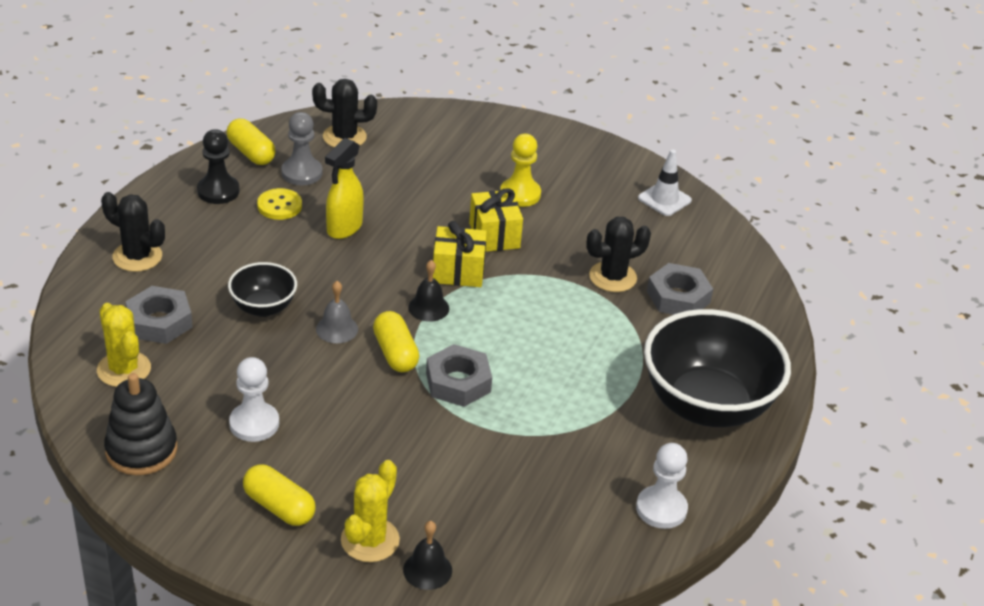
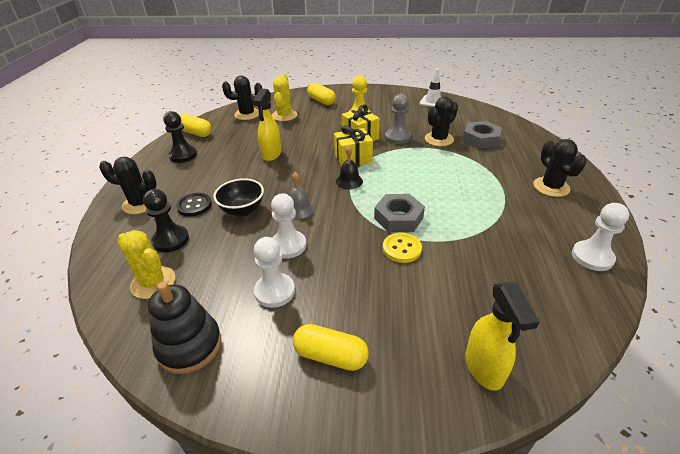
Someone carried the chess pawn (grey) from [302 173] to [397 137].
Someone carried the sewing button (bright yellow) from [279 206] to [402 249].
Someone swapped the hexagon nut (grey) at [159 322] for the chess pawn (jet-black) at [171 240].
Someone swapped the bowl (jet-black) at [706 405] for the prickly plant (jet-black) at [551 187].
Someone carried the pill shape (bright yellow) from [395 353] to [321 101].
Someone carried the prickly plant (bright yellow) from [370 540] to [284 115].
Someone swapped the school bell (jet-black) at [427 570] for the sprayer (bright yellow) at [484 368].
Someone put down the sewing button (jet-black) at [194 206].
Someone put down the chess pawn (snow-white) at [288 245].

☆ ☆ ☆

# Activity:
Reproduce every line of the data above, exactly as it stands, but not the pictures.

# Your response:
Someone carried the chess pawn (grey) from [302 173] to [397 137].
Someone carried the sewing button (bright yellow) from [279 206] to [402 249].
Someone swapped the hexagon nut (grey) at [159 322] for the chess pawn (jet-black) at [171 240].
Someone swapped the bowl (jet-black) at [706 405] for the prickly plant (jet-black) at [551 187].
Someone carried the pill shape (bright yellow) from [395 353] to [321 101].
Someone carried the prickly plant (bright yellow) from [370 540] to [284 115].
Someone swapped the school bell (jet-black) at [427 570] for the sprayer (bright yellow) at [484 368].
Someone put down the sewing button (jet-black) at [194 206].
Someone put down the chess pawn (snow-white) at [288 245].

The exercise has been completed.